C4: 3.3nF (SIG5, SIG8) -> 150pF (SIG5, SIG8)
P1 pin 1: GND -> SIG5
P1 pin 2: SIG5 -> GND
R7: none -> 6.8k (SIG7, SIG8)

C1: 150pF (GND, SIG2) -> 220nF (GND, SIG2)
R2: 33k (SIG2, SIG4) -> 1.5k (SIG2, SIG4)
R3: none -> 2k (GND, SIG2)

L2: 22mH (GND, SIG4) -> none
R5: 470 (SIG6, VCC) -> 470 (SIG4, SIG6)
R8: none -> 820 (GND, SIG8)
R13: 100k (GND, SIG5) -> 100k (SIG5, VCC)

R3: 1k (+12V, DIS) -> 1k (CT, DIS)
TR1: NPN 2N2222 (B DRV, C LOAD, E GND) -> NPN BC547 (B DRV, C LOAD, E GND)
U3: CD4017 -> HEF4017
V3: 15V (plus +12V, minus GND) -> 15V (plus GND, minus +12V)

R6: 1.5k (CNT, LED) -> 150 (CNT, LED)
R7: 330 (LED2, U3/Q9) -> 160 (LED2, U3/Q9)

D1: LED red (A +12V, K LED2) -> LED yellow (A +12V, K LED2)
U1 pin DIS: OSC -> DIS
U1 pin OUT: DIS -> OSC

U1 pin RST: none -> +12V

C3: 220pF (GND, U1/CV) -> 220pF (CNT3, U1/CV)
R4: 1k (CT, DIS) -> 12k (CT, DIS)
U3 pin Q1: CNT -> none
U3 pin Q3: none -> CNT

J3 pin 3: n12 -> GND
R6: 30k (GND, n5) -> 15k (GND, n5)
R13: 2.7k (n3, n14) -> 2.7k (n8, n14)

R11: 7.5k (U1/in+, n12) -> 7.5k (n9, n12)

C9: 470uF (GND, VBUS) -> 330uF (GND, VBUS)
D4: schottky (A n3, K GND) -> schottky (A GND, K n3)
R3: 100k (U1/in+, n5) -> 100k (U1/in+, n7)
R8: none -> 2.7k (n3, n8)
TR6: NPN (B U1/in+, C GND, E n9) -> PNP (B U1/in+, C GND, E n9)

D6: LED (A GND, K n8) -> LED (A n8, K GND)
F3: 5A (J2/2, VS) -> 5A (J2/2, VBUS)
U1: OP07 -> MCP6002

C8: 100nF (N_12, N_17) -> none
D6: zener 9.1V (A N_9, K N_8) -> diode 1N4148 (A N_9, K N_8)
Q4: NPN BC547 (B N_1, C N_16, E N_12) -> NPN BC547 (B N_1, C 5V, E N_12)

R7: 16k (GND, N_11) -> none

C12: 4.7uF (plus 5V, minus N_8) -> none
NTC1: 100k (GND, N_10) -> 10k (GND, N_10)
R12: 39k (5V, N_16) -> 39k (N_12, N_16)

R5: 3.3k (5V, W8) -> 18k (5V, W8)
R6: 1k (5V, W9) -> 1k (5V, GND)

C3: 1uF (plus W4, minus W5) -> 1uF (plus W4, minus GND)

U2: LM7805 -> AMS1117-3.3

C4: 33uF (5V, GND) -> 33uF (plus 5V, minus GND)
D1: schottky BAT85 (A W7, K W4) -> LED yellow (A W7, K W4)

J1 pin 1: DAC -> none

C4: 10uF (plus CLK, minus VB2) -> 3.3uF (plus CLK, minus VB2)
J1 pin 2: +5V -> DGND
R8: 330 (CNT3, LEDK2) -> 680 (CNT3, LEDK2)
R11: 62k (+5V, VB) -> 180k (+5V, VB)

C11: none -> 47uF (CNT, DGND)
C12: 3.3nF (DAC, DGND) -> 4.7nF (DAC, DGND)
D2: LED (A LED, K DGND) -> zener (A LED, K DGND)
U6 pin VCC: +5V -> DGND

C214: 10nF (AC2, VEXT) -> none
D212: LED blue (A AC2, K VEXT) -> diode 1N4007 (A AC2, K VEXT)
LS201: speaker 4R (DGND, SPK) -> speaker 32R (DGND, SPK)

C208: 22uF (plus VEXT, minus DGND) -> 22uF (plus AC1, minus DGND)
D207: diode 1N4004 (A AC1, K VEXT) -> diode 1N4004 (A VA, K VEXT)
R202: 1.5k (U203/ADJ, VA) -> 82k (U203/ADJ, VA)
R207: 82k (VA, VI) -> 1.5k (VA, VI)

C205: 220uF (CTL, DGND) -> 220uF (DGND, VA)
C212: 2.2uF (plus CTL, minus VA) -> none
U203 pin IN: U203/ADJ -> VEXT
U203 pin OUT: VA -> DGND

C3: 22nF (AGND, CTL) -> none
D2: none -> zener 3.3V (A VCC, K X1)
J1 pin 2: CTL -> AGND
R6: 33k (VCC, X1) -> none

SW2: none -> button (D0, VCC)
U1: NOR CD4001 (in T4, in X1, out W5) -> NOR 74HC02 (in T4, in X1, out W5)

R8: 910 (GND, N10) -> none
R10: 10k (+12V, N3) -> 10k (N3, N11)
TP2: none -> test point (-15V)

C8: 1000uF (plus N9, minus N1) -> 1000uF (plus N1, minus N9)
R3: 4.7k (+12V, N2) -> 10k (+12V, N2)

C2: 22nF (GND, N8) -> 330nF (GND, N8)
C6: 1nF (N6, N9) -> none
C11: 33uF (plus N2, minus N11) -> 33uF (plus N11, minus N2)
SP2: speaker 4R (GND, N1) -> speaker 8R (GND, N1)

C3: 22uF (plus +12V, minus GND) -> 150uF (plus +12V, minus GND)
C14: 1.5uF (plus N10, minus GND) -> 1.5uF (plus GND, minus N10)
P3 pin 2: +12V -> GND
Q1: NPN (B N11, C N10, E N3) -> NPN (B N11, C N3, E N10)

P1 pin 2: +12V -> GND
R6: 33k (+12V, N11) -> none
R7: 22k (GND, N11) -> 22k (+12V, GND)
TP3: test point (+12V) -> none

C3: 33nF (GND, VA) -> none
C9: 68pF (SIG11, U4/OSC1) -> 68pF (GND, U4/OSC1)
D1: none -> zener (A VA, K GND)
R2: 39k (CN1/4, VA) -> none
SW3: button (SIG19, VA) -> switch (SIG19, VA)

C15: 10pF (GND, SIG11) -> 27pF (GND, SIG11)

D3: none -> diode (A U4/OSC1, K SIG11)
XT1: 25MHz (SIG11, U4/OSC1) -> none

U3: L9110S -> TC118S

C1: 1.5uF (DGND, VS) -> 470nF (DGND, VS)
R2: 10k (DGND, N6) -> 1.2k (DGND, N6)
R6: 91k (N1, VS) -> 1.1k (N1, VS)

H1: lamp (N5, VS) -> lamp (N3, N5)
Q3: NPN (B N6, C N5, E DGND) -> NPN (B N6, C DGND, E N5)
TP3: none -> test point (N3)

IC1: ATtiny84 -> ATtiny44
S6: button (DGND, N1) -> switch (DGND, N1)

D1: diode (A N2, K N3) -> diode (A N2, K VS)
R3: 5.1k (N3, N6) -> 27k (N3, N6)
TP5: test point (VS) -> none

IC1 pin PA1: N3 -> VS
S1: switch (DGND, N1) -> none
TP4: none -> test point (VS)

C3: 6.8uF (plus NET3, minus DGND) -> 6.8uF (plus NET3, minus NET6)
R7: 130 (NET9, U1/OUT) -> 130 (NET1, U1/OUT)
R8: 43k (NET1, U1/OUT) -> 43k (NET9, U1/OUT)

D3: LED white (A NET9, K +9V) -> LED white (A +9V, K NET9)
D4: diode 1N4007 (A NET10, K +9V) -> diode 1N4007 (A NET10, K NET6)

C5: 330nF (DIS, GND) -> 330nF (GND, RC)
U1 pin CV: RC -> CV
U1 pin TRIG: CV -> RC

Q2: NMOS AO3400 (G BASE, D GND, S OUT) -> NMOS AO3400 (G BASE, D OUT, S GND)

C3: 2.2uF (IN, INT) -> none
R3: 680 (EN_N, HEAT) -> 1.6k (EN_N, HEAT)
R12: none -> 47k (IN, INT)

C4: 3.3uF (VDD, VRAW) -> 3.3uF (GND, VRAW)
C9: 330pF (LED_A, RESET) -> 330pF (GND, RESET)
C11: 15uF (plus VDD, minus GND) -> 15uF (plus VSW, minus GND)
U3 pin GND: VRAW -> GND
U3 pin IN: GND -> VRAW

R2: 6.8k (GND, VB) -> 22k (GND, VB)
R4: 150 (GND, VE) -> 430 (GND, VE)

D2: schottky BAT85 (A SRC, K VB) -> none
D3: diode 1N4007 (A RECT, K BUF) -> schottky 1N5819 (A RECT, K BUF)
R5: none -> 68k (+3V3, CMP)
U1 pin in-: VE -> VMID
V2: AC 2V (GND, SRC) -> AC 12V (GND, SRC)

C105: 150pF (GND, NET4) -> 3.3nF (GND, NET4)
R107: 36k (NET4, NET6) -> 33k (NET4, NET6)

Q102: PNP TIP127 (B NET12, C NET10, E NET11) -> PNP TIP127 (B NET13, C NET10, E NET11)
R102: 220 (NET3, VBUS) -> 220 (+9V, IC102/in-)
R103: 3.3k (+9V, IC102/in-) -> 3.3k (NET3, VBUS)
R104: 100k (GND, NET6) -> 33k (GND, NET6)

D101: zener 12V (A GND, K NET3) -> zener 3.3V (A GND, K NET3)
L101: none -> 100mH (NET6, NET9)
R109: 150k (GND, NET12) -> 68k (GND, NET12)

○ ○ ○ ○ ○

- [Task to complete] For the material above, how many lines contain the word "diode"? Only the number should be given.

- [Solved exercise] 7